**TO DO:** The records that follow are to be given again exactly. Do not carry over any image.

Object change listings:
-- Opening Marker --
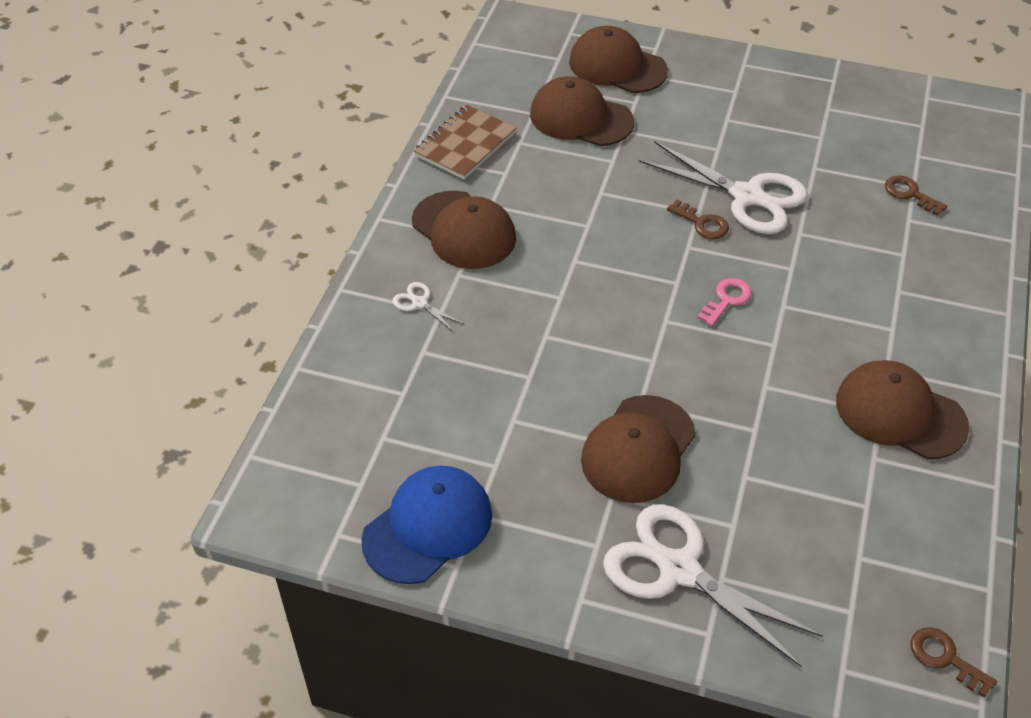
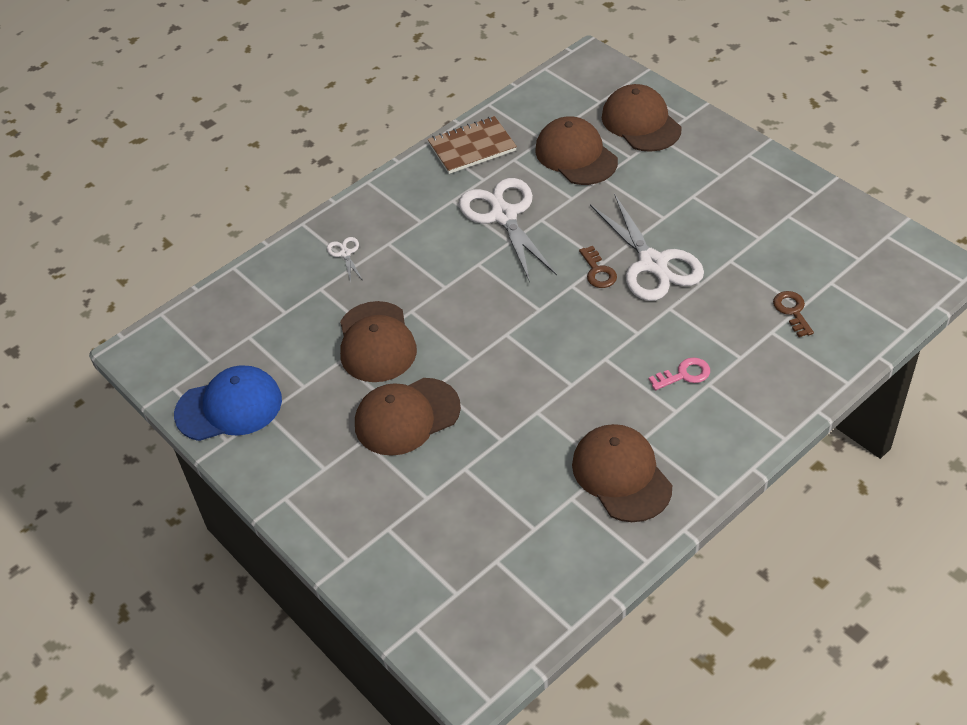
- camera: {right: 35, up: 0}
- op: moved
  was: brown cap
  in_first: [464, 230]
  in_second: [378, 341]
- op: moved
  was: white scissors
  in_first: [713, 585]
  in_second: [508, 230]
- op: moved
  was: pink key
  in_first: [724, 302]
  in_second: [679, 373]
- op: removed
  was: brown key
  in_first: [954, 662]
-- Closing Marker --
**RESPONSE BOX:**
- camera: {right: 35, up: 0}
- op: moved
  was: brown cap
  in_first: [464, 230]
  in_second: [378, 341]
- op: moved
  was: white scissors
  in_first: [713, 585]
  in_second: [508, 230]
- op: moved
  was: pink key
  in_first: [724, 302]
  in_second: [679, 373]
- op: removed
  was: brown key
  in_first: [954, 662]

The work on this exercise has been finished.